TASK ITEM: Scan the entries below. Report each line where the string "degrees" occurs.

WORKING DATA:
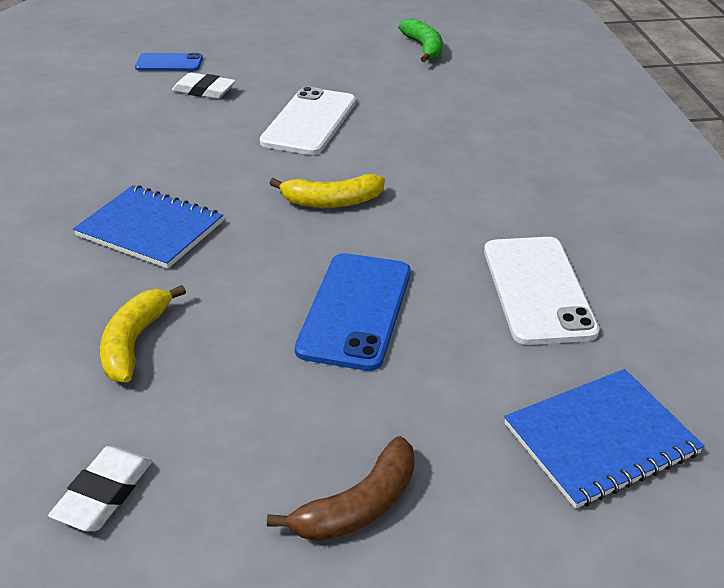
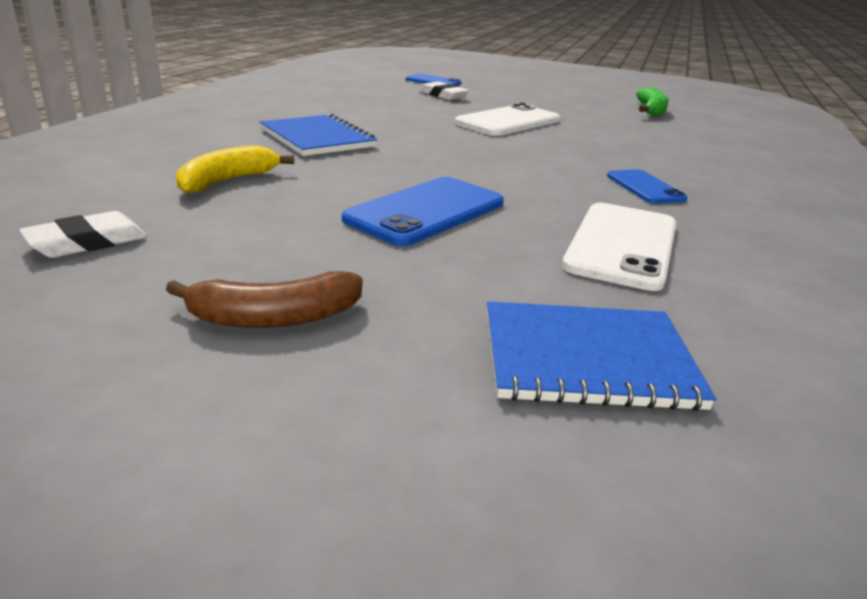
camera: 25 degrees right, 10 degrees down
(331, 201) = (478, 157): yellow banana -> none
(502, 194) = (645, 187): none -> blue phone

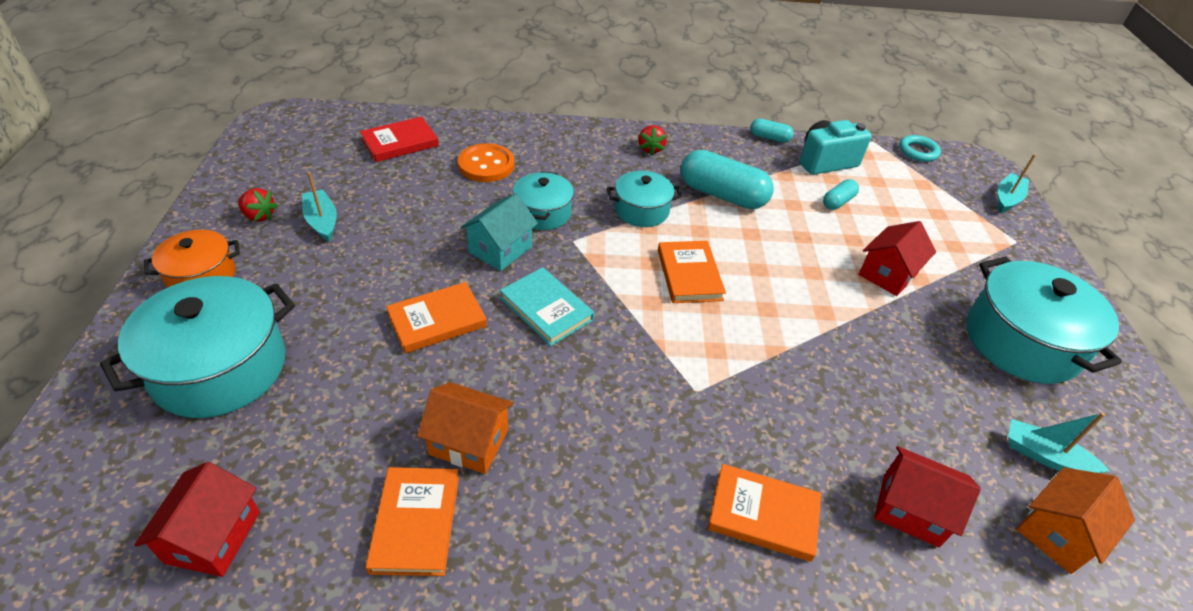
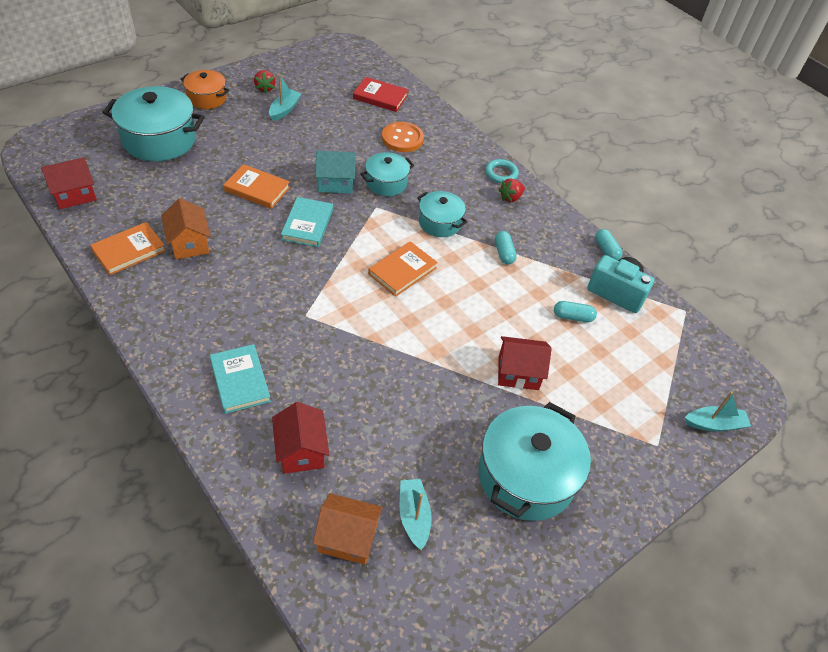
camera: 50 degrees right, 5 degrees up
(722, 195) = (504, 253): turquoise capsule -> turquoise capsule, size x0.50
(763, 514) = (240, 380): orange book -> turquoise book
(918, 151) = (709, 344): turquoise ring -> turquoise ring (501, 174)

OUTPUT BELOW:
camera: 25 degrees right, 10 degrees down
camera: 50 degrees right, 5 degrees up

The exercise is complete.